## WORK INSTRUCTIONS
Please write out the full listing beneath this line exactly, skipping its images.

## DATASET EXTRACT
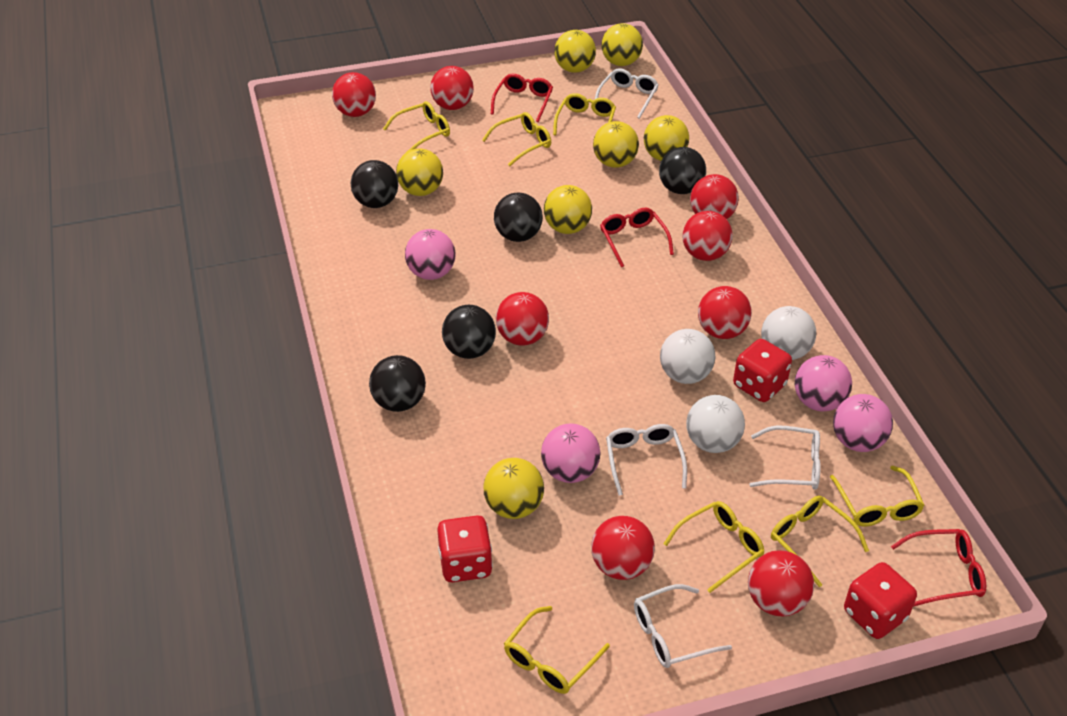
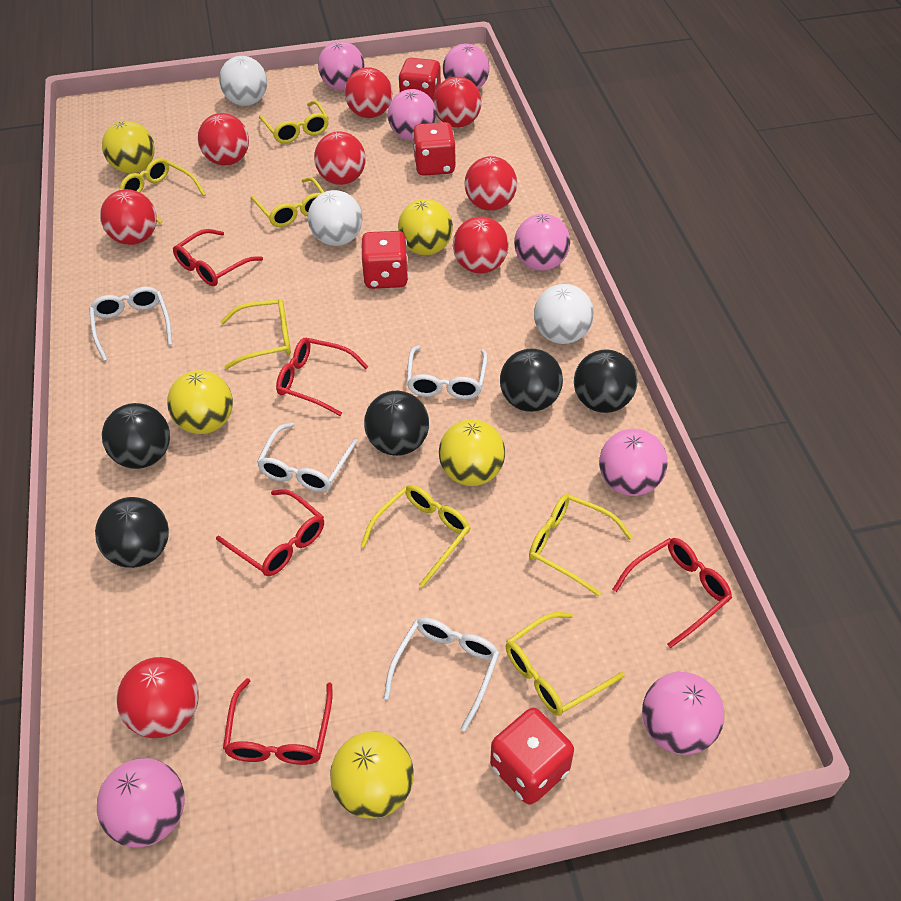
pink ball: 4 -> 7
red dice: 3 -> 4
red glasses: 3 -> 5
yellow ball: 7 -> 5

## ANSWER TO THE EXERCISE
pink ball: 4 -> 7
red dice: 3 -> 4
red glasses: 3 -> 5
yellow ball: 7 -> 5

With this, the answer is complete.